▶ _Requirement_: Skip the pictures. Transcribe the rest of the data below without changing a word.

▶ _Provided material_:
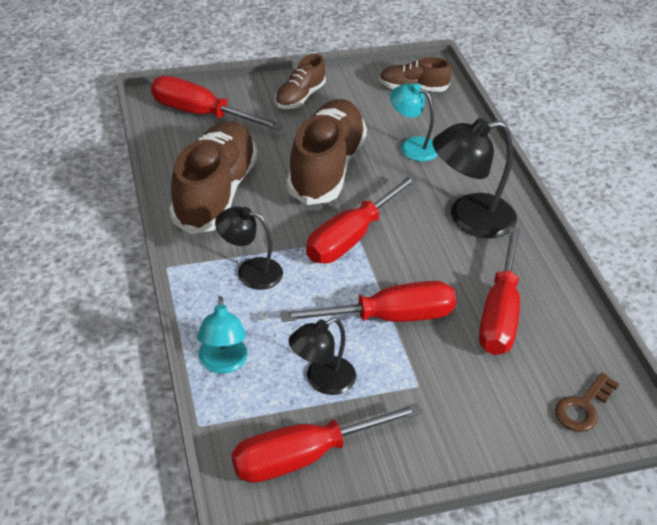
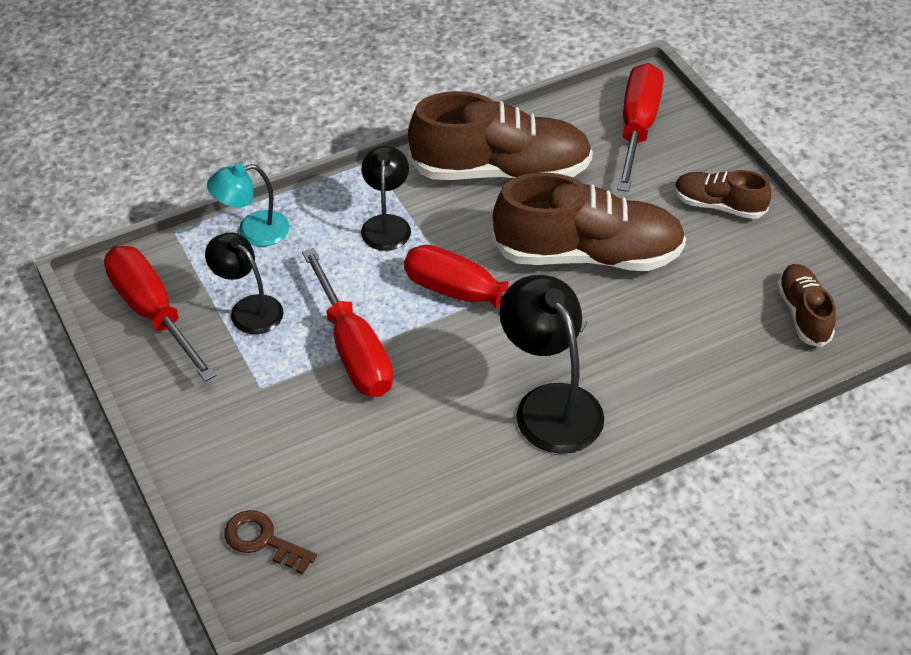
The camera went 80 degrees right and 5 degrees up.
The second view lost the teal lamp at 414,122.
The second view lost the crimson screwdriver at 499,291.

▶ _Your response_:
The camera went 80 degrees right and 5 degrees up.
The second view lost the teal lamp at 414,122.
The second view lost the crimson screwdriver at 499,291.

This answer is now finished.